# SUPPLIED DATA

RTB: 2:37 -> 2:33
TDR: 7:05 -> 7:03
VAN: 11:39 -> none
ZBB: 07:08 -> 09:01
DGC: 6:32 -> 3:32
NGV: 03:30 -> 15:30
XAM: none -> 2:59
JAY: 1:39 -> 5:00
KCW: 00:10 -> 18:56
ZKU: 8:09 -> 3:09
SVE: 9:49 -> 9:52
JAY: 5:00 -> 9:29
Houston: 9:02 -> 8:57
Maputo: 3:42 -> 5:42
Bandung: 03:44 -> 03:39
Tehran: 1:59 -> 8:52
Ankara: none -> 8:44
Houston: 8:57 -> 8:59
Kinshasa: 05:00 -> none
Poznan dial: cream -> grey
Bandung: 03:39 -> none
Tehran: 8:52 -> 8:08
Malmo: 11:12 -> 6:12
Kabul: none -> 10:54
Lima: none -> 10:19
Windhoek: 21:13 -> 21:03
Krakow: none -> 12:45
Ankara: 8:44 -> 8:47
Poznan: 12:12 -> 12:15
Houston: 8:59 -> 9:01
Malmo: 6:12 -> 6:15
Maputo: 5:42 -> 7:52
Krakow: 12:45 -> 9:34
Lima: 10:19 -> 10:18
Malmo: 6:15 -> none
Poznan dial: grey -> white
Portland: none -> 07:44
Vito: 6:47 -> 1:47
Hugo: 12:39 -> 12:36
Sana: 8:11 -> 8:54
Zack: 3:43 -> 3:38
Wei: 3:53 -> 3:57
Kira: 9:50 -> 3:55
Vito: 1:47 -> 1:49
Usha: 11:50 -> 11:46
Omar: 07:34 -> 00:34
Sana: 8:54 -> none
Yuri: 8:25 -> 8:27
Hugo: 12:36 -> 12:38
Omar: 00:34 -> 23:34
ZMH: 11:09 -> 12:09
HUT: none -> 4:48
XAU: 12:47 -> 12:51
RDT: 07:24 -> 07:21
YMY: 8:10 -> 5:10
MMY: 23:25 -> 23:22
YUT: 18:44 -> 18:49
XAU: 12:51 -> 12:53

# WHAT TO WORK ON
Copy out every line of the data above exactly as it appears, keeping the original order.

# RESPONSE
RTB: 2:37 -> 2:33
TDR: 7:05 -> 7:03
VAN: 11:39 -> none
ZBB: 07:08 -> 09:01
DGC: 6:32 -> 3:32
NGV: 03:30 -> 15:30
XAM: none -> 2:59
JAY: 1:39 -> 5:00
KCW: 00:10 -> 18:56
ZKU: 8:09 -> 3:09
SVE: 9:49 -> 9:52
JAY: 5:00 -> 9:29
Houston: 9:02 -> 8:57
Maputo: 3:42 -> 5:42
Bandung: 03:44 -> 03:39
Tehran: 1:59 -> 8:52
Ankara: none -> 8:44
Houston: 8:57 -> 8:59
Kinshasa: 05:00 -> none
Poznan dial: cream -> grey
Bandung: 03:39 -> none
Tehran: 8:52 -> 8:08
Malmo: 11:12 -> 6:12
Kabul: none -> 10:54
Lima: none -> 10:19
Windhoek: 21:13 -> 21:03
Krakow: none -> 12:45
Ankara: 8:44 -> 8:47
Poznan: 12:12 -> 12:15
Houston: 8:59 -> 9:01
Malmo: 6:12 -> 6:15
Maputo: 5:42 -> 7:52
Krakow: 12:45 -> 9:34
Lima: 10:19 -> 10:18
Malmo: 6:15 -> none
Poznan dial: grey -> white
Portland: none -> 07:44
Vito: 6:47 -> 1:47
Hugo: 12:39 -> 12:36
Sana: 8:11 -> 8:54
Zack: 3:43 -> 3:38
Wei: 3:53 -> 3:57
Kira: 9:50 -> 3:55
Vito: 1:47 -> 1:49
Usha: 11:50 -> 11:46
Omar: 07:34 -> 00:34
Sana: 8:54 -> none
Yuri: 8:25 -> 8:27
Hugo: 12:36 -> 12:38
Omar: 00:34 -> 23:34
ZMH: 11:09 -> 12:09
HUT: none -> 4:48
XAU: 12:47 -> 12:51
RDT: 07:24 -> 07:21
YMY: 8:10 -> 5:10
MMY: 23:25 -> 23:22
YUT: 18:44 -> 18:49
XAU: 12:51 -> 12:53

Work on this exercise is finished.